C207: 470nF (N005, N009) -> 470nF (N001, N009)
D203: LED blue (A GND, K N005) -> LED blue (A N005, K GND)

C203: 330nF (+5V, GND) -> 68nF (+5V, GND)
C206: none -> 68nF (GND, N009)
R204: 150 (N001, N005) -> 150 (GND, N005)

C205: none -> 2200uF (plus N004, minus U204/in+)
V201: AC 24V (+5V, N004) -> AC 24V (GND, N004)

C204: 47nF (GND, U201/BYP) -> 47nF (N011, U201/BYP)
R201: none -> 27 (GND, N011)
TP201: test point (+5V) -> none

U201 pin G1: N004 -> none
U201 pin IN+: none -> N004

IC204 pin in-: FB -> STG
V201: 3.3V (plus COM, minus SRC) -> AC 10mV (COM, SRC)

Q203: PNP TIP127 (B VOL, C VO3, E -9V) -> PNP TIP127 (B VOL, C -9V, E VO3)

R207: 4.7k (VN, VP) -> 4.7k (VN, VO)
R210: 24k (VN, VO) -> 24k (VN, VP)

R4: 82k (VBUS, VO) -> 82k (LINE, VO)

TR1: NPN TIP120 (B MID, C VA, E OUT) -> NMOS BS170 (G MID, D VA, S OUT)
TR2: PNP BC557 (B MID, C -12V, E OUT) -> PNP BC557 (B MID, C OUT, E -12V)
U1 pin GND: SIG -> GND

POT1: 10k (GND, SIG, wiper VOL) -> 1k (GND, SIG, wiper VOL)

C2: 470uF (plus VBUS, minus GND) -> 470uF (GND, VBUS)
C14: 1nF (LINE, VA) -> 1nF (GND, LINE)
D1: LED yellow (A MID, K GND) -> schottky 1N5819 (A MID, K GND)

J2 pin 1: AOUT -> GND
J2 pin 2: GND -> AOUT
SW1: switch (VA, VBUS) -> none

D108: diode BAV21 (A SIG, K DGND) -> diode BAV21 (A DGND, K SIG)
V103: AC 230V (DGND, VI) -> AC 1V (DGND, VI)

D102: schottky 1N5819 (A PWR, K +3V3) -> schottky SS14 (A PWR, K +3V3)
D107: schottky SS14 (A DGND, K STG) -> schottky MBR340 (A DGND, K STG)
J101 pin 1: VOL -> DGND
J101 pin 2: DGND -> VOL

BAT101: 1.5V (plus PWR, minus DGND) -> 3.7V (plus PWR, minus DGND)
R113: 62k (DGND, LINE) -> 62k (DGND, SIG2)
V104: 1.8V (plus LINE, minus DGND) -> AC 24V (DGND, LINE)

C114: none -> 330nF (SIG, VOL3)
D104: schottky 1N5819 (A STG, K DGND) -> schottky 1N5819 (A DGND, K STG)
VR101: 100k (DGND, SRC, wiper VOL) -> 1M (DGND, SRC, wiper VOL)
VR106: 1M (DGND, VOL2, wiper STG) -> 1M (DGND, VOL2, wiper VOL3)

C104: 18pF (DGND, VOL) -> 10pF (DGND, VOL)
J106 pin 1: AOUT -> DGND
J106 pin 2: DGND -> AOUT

▬▬▬▬▬▬▬▬▬▬

▶ _WHAT TO PRODUCE_: Extract every record. Keep wording exact.

▶ _PROBLEM SOLUTION_:
C207: 470nF (N005, N009) -> 470nF (N001, N009)
D203: LED blue (A GND, K N005) -> LED blue (A N005, K GND)

C203: 330nF (+5V, GND) -> 68nF (+5V, GND)
C206: none -> 68nF (GND, N009)
R204: 150 (N001, N005) -> 150 (GND, N005)

C205: none -> 2200uF (plus N004, minus U204/in+)
V201: AC 24V (+5V, N004) -> AC 24V (GND, N004)

C204: 47nF (GND, U201/BYP) -> 47nF (N011, U201/BYP)
R201: none -> 27 (GND, N011)
TP201: test point (+5V) -> none

U201 pin G1: N004 -> none
U201 pin IN+: none -> N004

IC204 pin in-: FB -> STG
V201: 3.3V (plus COM, minus SRC) -> AC 10mV (COM, SRC)

Q203: PNP TIP127 (B VOL, C VO3, E -9V) -> PNP TIP127 (B VOL, C -9V, E VO3)

R207: 4.7k (VN, VP) -> 4.7k (VN, VO)
R210: 24k (VN, VO) -> 24k (VN, VP)

R4: 82k (VBUS, VO) -> 82k (LINE, VO)

TR1: NPN TIP120 (B MID, C VA, E OUT) -> NMOS BS170 (G MID, D VA, S OUT)
TR2: PNP BC557 (B MID, C -12V, E OUT) -> PNP BC557 (B MID, C OUT, E -12V)
U1 pin GND: SIG -> GND

POT1: 10k (GND, SIG, wiper VOL) -> 1k (GND, SIG, wiper VOL)

C2: 470uF (plus VBUS, minus GND) -> 470uF (GND, VBUS)
C14: 1nF (LINE, VA) -> 1nF (GND, LINE)
D1: LED yellow (A MID, K GND) -> schottky 1N5819 (A MID, K GND)

J2 pin 1: AOUT -> GND
J2 pin 2: GND -> AOUT
SW1: switch (VA, VBUS) -> none

D108: diode BAV21 (A SIG, K DGND) -> diode BAV21 (A DGND, K SIG)
V103: AC 230V (DGND, VI) -> AC 1V (DGND, VI)

D102: schottky 1N5819 (A PWR, K +3V3) -> schottky SS14 (A PWR, K +3V3)
D107: schottky SS14 (A DGND, K STG) -> schottky MBR340 (A DGND, K STG)
J101 pin 1: VOL -> DGND
J101 pin 2: DGND -> VOL

BAT101: 1.5V (plus PWR, minus DGND) -> 3.7V (plus PWR, minus DGND)
R113: 62k (DGND, LINE) -> 62k (DGND, SIG2)
V104: 1.8V (plus LINE, minus DGND) -> AC 24V (DGND, LINE)

C114: none -> 330nF (SIG, VOL3)
D104: schottky 1N5819 (A STG, K DGND) -> schottky 1N5819 (A DGND, K STG)
VR101: 100k (DGND, SRC, wiper VOL) -> 1M (DGND, SRC, wiper VOL)
VR106: 1M (DGND, VOL2, wiper STG) -> 1M (DGND, VOL2, wiper VOL3)

C104: 18pF (DGND, VOL) -> 10pF (DGND, VOL)
J106 pin 1: AOUT -> DGND
J106 pin 2: DGND -> AOUT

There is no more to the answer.